[Detected change data]
========

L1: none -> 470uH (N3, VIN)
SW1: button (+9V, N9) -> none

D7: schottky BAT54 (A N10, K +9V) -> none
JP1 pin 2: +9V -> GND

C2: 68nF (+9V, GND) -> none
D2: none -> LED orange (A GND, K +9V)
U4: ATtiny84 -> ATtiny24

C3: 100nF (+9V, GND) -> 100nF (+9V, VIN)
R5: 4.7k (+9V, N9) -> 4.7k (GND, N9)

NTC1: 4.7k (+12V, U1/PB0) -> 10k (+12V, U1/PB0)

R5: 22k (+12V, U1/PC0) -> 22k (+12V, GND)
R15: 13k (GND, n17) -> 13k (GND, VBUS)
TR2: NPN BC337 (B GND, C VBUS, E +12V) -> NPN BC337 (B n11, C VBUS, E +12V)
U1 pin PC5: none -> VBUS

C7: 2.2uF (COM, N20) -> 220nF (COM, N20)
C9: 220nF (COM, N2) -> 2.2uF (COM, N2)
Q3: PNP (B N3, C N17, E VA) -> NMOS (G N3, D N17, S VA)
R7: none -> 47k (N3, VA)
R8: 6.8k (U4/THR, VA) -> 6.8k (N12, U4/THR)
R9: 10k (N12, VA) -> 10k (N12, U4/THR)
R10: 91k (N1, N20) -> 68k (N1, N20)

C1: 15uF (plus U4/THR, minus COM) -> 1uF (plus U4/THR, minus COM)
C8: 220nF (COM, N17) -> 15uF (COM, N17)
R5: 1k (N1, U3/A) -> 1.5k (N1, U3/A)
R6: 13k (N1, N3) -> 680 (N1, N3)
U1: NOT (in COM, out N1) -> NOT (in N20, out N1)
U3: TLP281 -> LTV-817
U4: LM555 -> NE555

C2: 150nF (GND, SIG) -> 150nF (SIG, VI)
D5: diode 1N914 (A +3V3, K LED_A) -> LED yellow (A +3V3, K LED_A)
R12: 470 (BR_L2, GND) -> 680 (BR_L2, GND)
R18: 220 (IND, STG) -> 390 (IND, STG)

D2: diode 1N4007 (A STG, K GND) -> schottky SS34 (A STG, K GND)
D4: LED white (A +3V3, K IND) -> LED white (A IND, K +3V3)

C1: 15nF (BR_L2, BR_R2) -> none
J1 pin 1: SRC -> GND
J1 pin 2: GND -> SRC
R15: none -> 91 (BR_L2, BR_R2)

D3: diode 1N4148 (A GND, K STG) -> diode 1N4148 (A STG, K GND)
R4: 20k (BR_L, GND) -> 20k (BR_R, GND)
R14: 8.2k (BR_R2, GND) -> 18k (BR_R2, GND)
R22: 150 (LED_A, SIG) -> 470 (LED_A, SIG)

========

*GOAL OF THE EXERCISE*:
The first line of the entries above and every line after it, up to and including the line with "R10: 91k (N1, N20) -> 68k (N1, N20)", should be set down exactly.

*TASK SOLUTION*:
L1: none -> 470uH (N3, VIN)
SW1: button (+9V, N9) -> none

D7: schottky BAT54 (A N10, K +9V) -> none
JP1 pin 2: +9V -> GND

C2: 68nF (+9V, GND) -> none
D2: none -> LED orange (A GND, K +9V)
U4: ATtiny84 -> ATtiny24

C3: 100nF (+9V, GND) -> 100nF (+9V, VIN)
R5: 4.7k (+9V, N9) -> 4.7k (GND, N9)

NTC1: 4.7k (+12V, U1/PB0) -> 10k (+12V, U1/PB0)

R5: 22k (+12V, U1/PC0) -> 22k (+12V, GND)
R15: 13k (GND, n17) -> 13k (GND, VBUS)
TR2: NPN BC337 (B GND, C VBUS, E +12V) -> NPN BC337 (B n11, C VBUS, E +12V)
U1 pin PC5: none -> VBUS

C7: 2.2uF (COM, N20) -> 220nF (COM, N20)
C9: 220nF (COM, N2) -> 2.2uF (COM, N2)
Q3: PNP (B N3, C N17, E VA) -> NMOS (G N3, D N17, S VA)
R7: none -> 47k (N3, VA)
R8: 6.8k (U4/THR, VA) -> 6.8k (N12, U4/THR)
R9: 10k (N12, VA) -> 10k (N12, U4/THR)
R10: 91k (N1, N20) -> 68k (N1, N20)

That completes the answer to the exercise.